THE PROBLEM: Would you please copy the entries exactly, leaving every picture aside?

═════ EXERCISE MATERIAL ═════

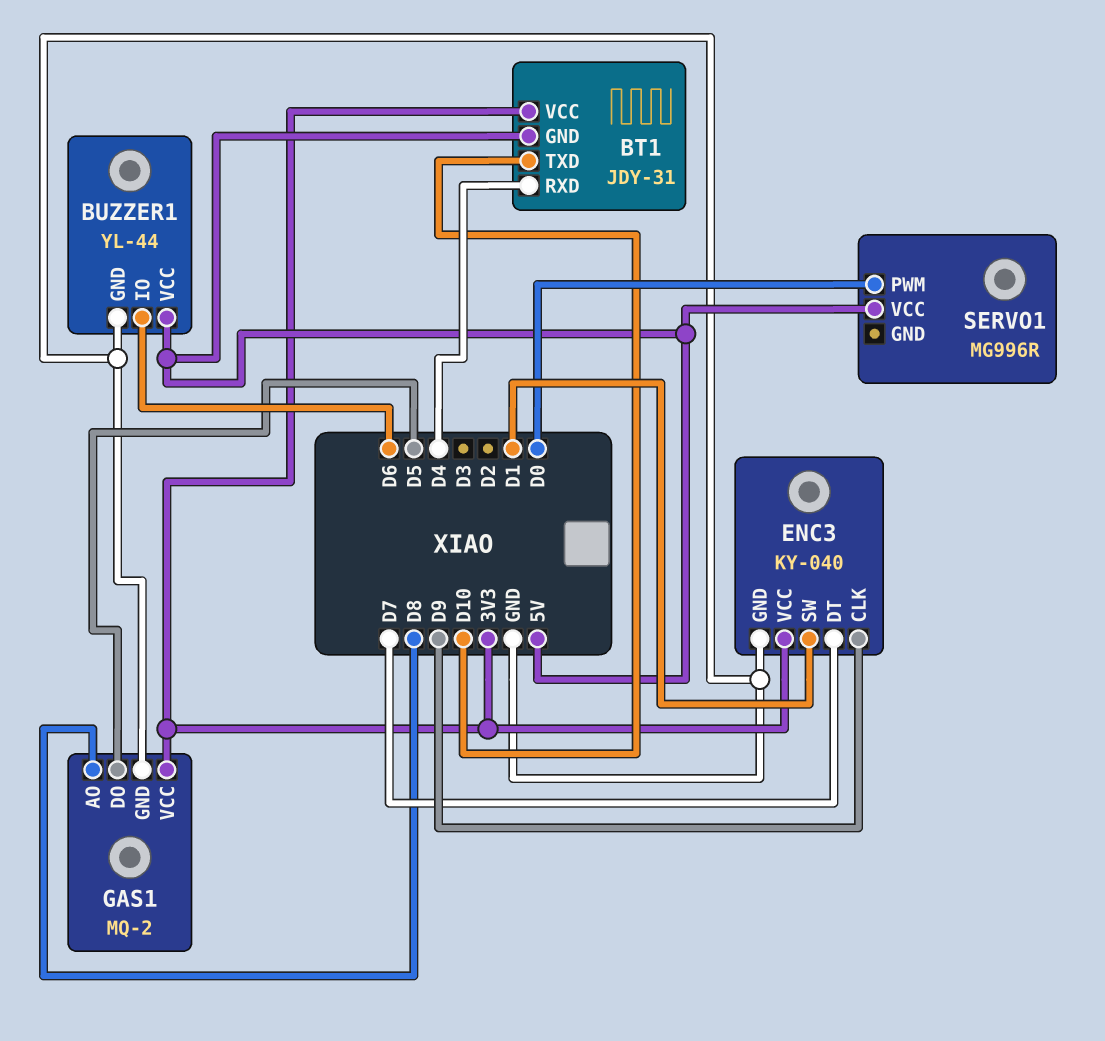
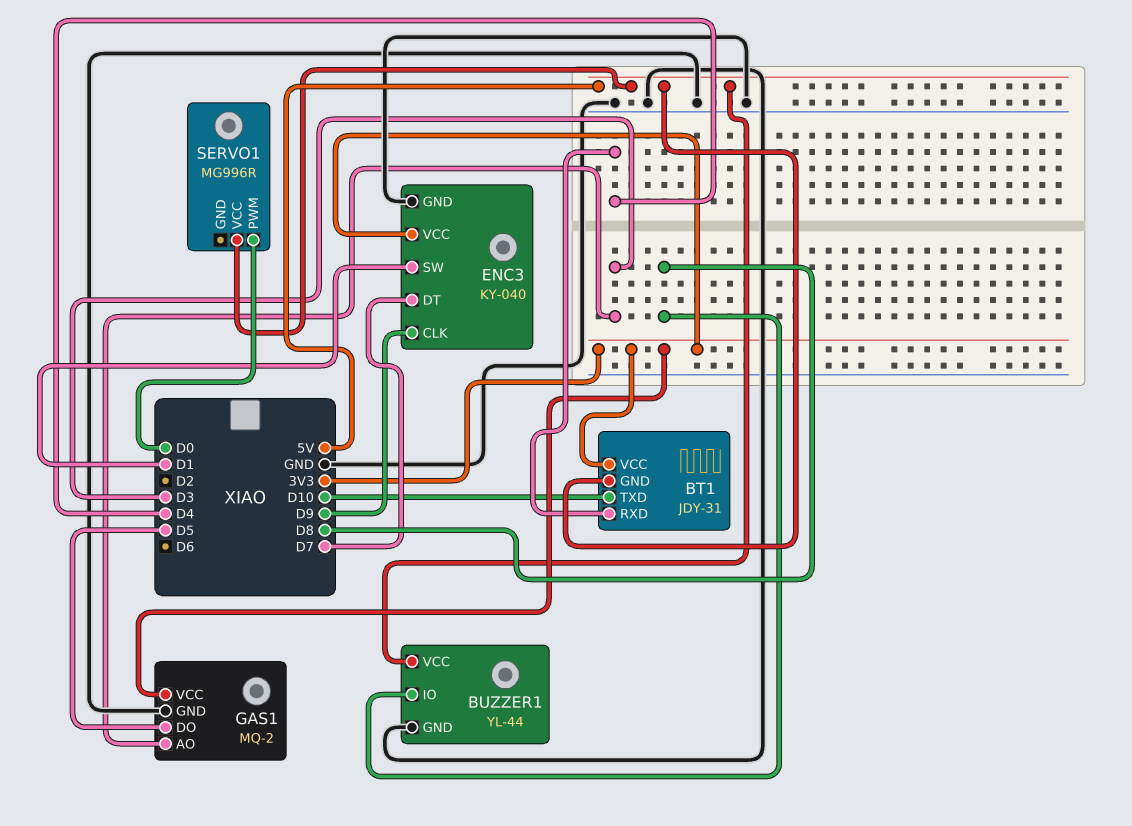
BUZZER1 pin IO: D6 -> D8
GAS1 pin AO: D8 -> D3

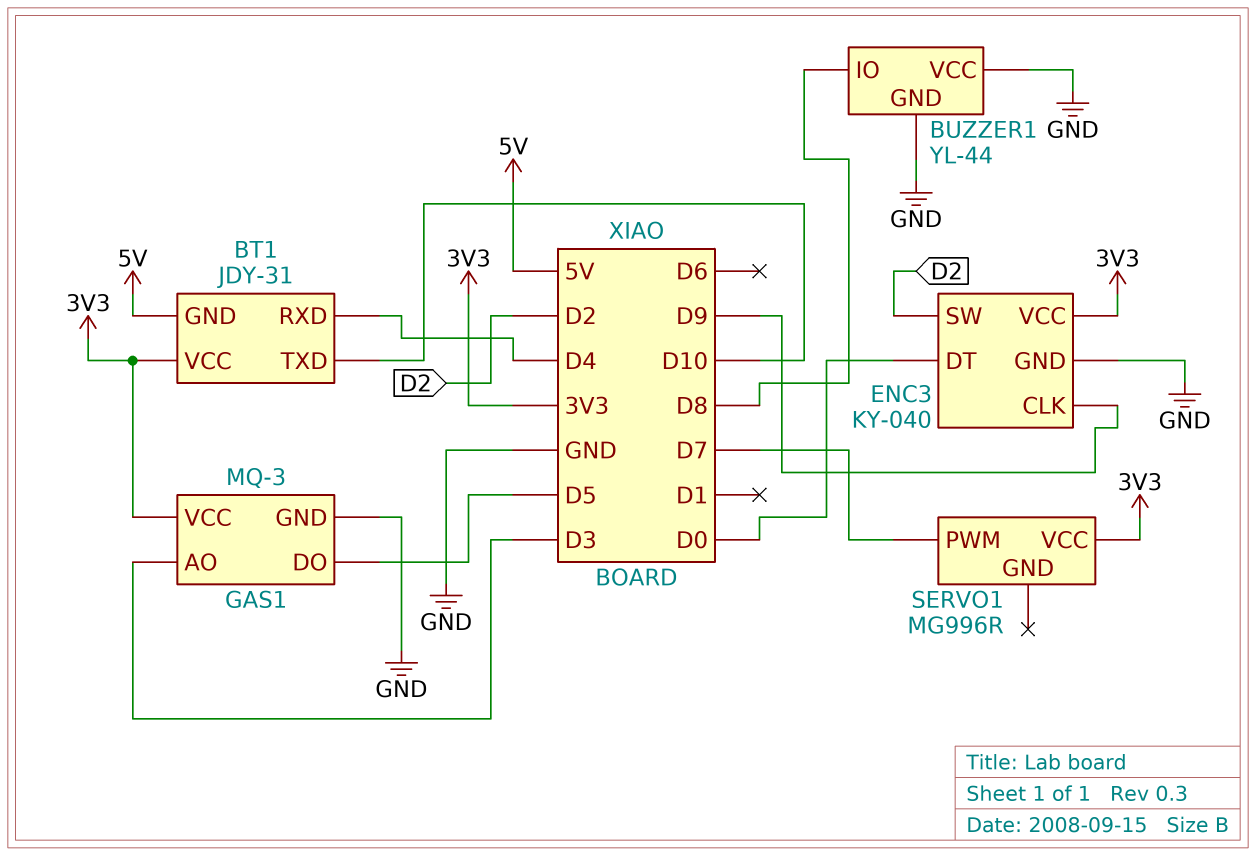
BUZZER1 pin VCC: 5V -> GND
ENC3 pin DT: D7 -> D0
ENC3 pin SW: D1 -> D2
GAS1: MQ-2 -> MQ-3
SERVO1 pin PWM: D0 -> D7
SERVO1 pin VCC: 5V -> 3V3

═════

SOLUTION FOR THIS TASK:
BUZZER1 pin IO: D6 -> D8
GAS1 pin AO: D8 -> D3

BUZZER1 pin VCC: 5V -> GND
ENC3 pin DT: D7 -> D0
ENC3 pin SW: D1 -> D2
GAS1: MQ-2 -> MQ-3
SERVO1 pin PWM: D0 -> D7
SERVO1 pin VCC: 5V -> 3V3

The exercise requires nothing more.